INFORMATION SUPPLIED

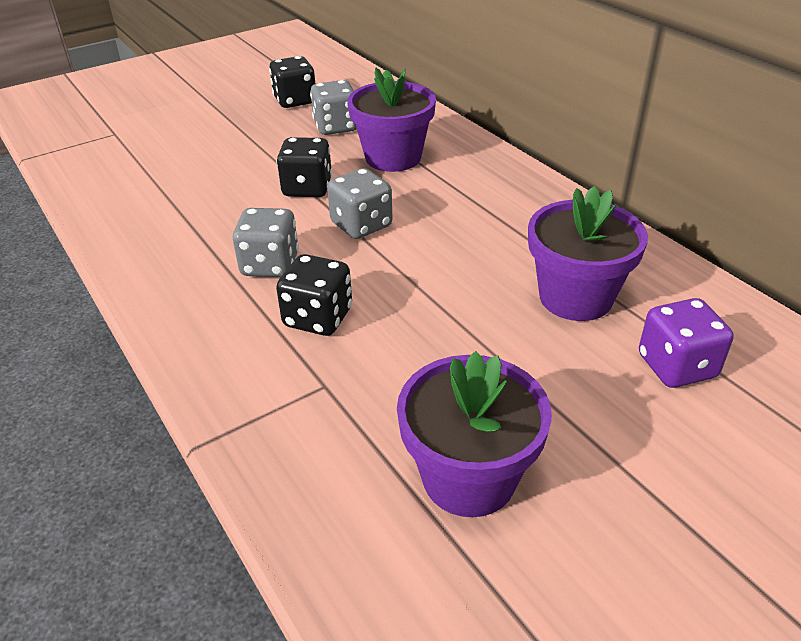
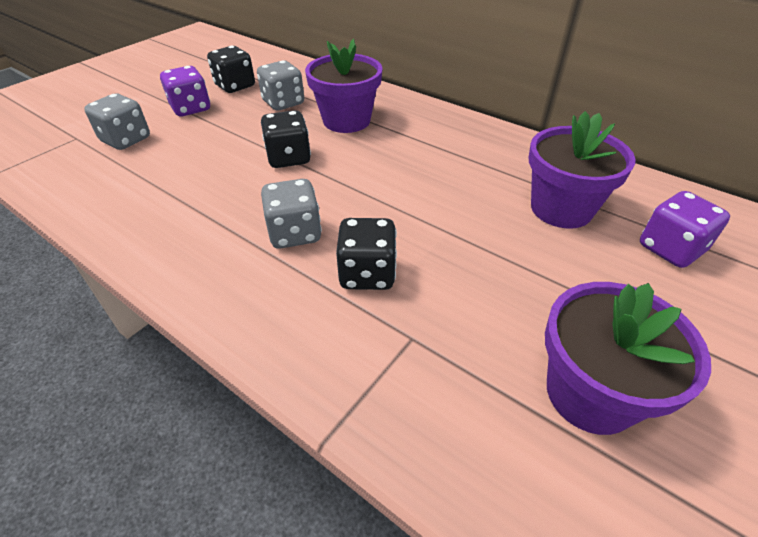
camera: 20 degrees left, 5 degrees up
(237, 119) = (191, 108): none -> purple dice
(361, 225) = (355, 182): grey dice -> grey dice (126, 140)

TASK PROMPT
Your output must be the exact lines from the one containing "(237, 119) = (191, 108): none -> purple dice" through the end of the data above, both included, and nothing more.

RESPONSE TO THE TASK
(237, 119) = (191, 108): none -> purple dice
(361, 225) = (355, 182): grey dice -> grey dice (126, 140)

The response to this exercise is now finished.